[[ MATERIAL SUPPLIED open ]]

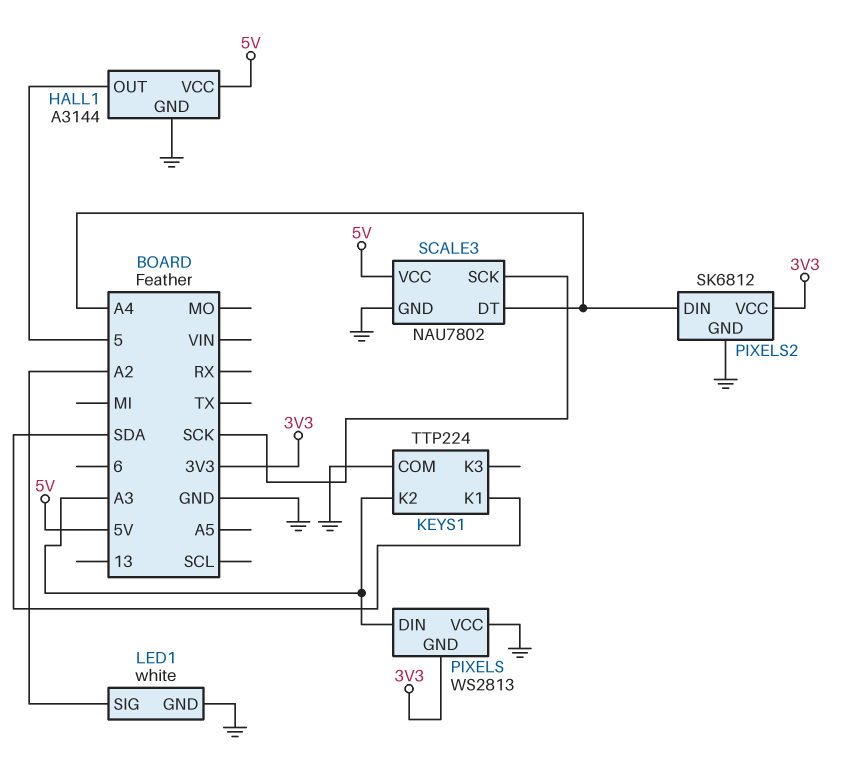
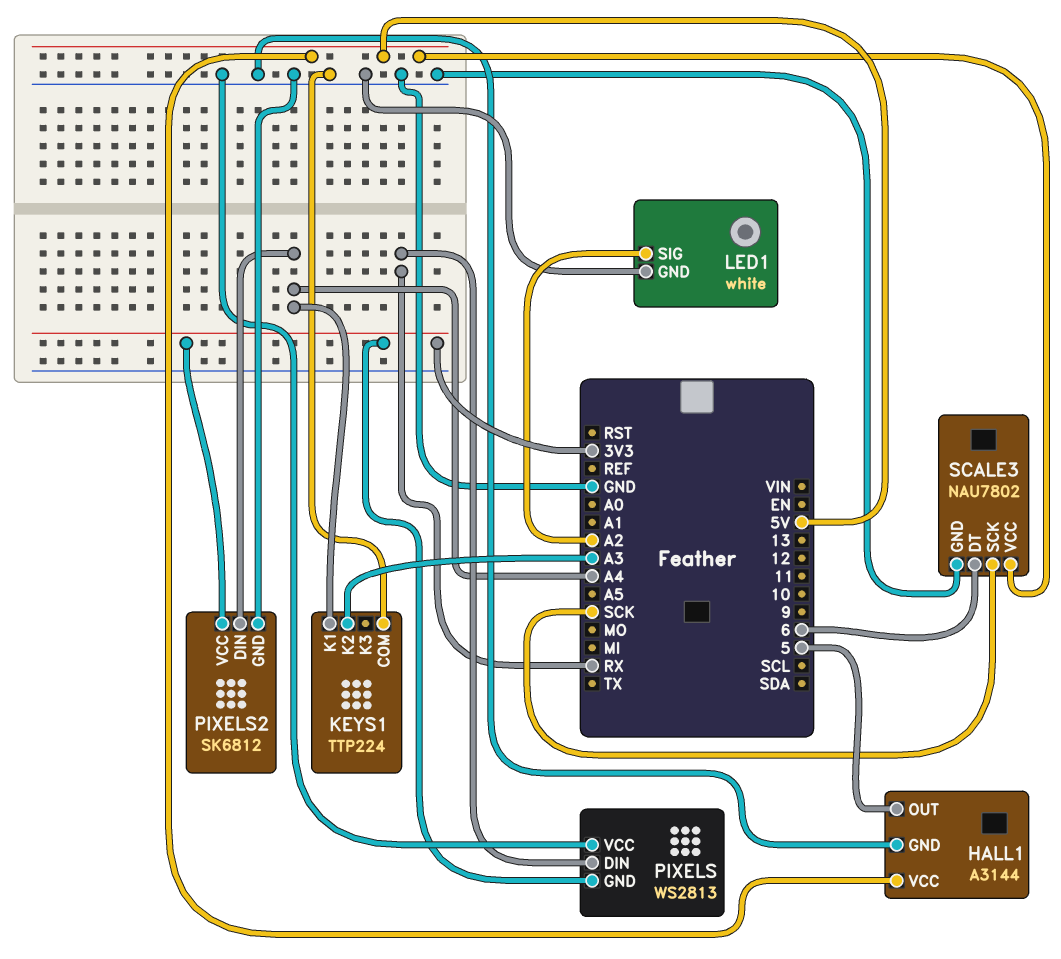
KEYS1 pin K1: SDA -> A4
PIXELS pin DIN: A3 -> RX
SCALE3 pin DT: A4 -> 6

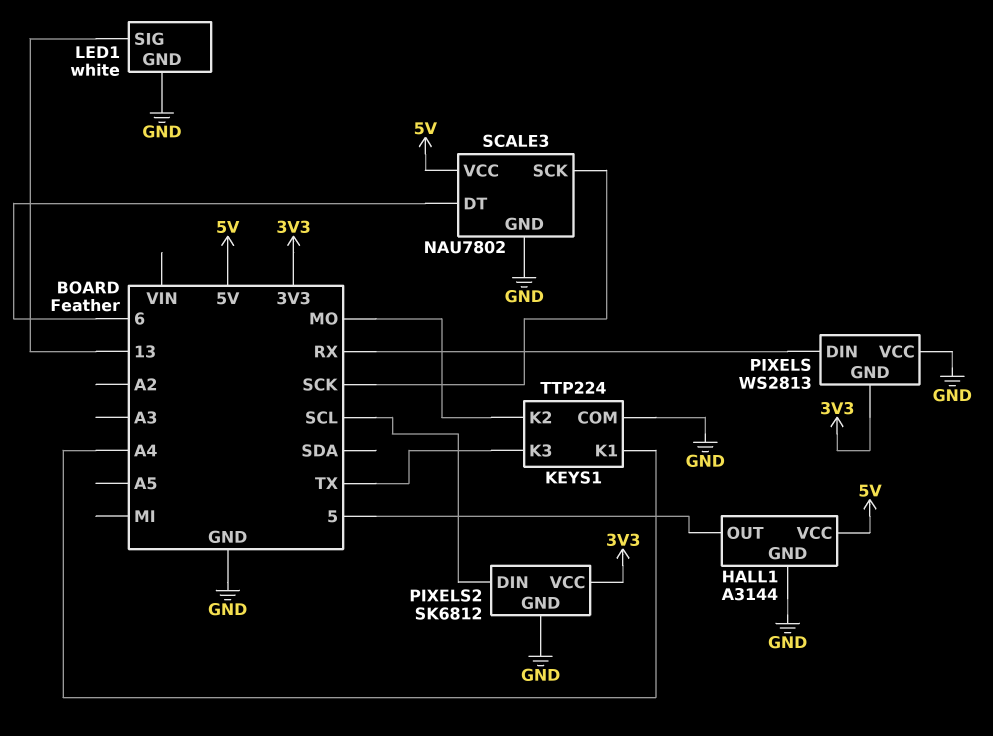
KEYS1 pin K2: A3 -> MO
KEYS1 pin K3: none -> TX
LED1 pin SIG: A2 -> 13
PIXELS2 pin DIN: A4 -> SCL

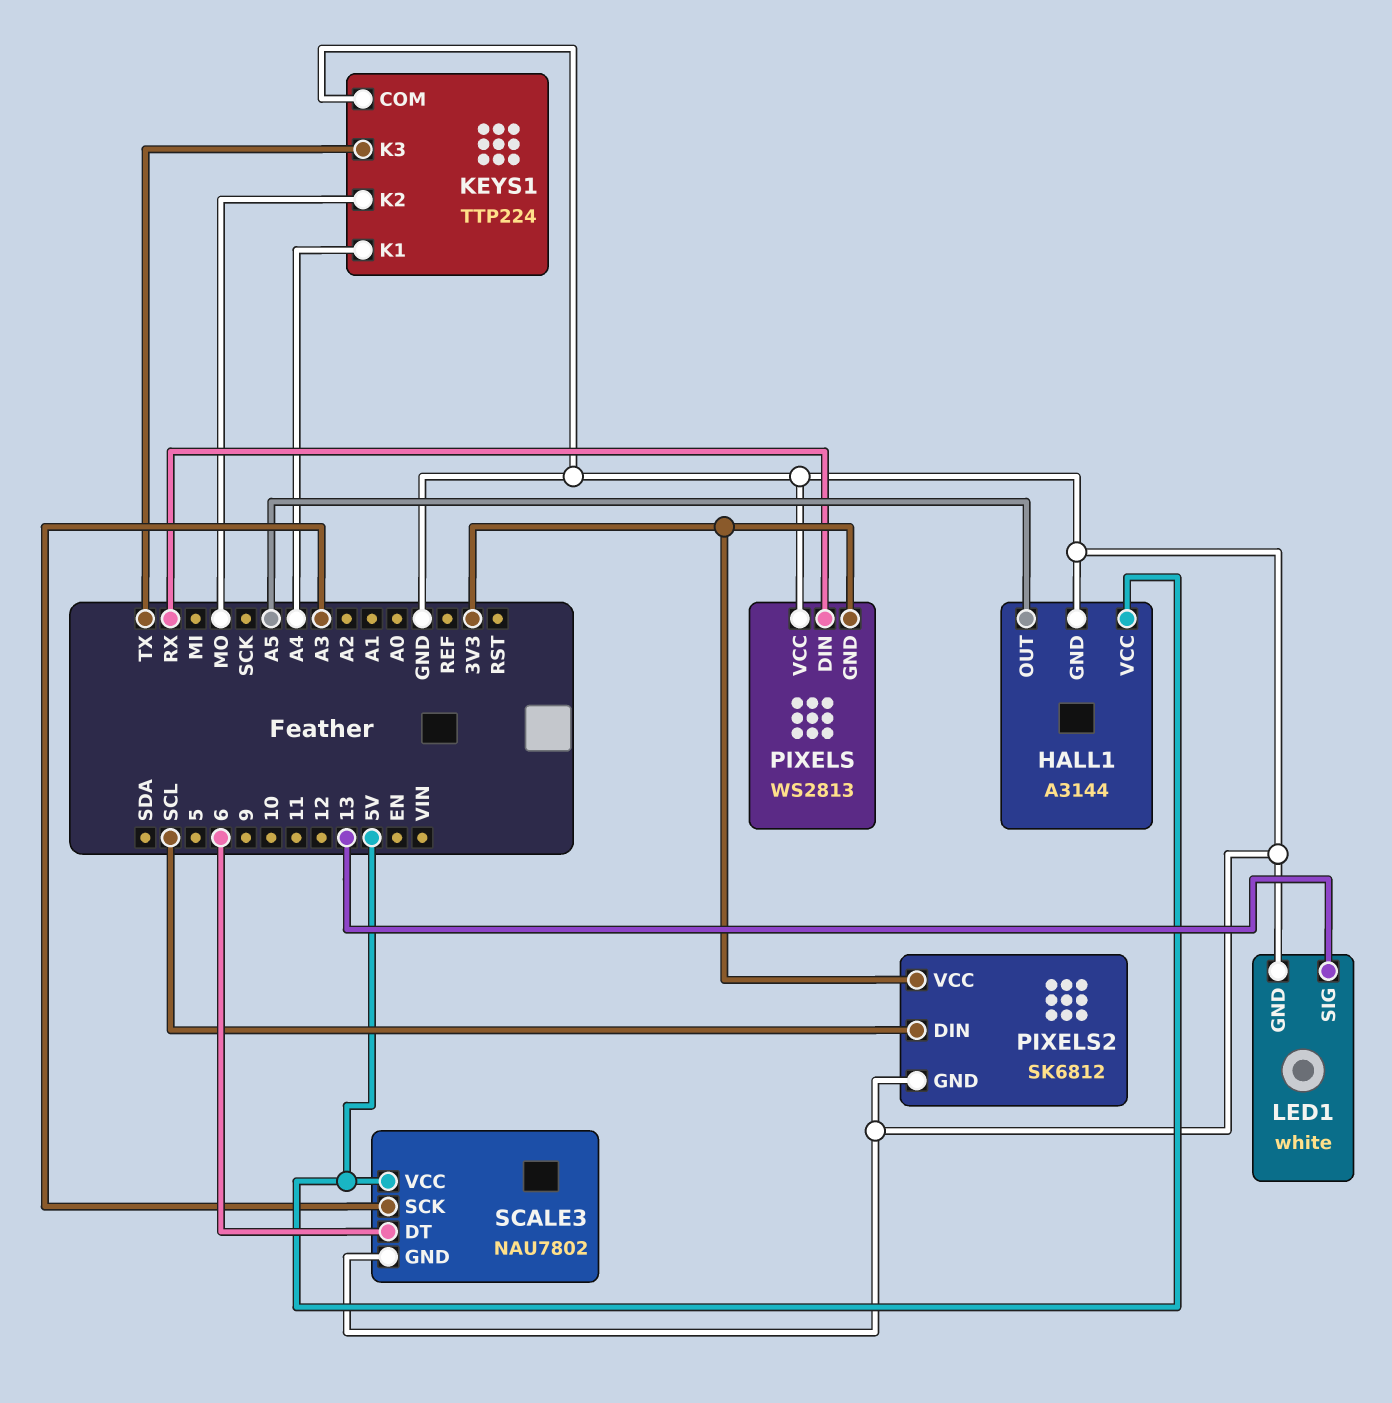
HALL1 pin OUT: 5 -> A5
SCALE3 pin SCK: SCK -> A3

[[ MATERIAL SUPPLIED closed ]]

### PROBLEM DESCRIPTION
Copy out the data above to the letter, and keep every picture out of it.

### EXERCISE SOLUTION
KEYS1 pin K1: SDA -> A4
PIXELS pin DIN: A3 -> RX
SCALE3 pin DT: A4 -> 6

KEYS1 pin K2: A3 -> MO
KEYS1 pin K3: none -> TX
LED1 pin SIG: A2 -> 13
PIXELS2 pin DIN: A4 -> SCL

HALL1 pin OUT: 5 -> A5
SCALE3 pin SCK: SCK -> A3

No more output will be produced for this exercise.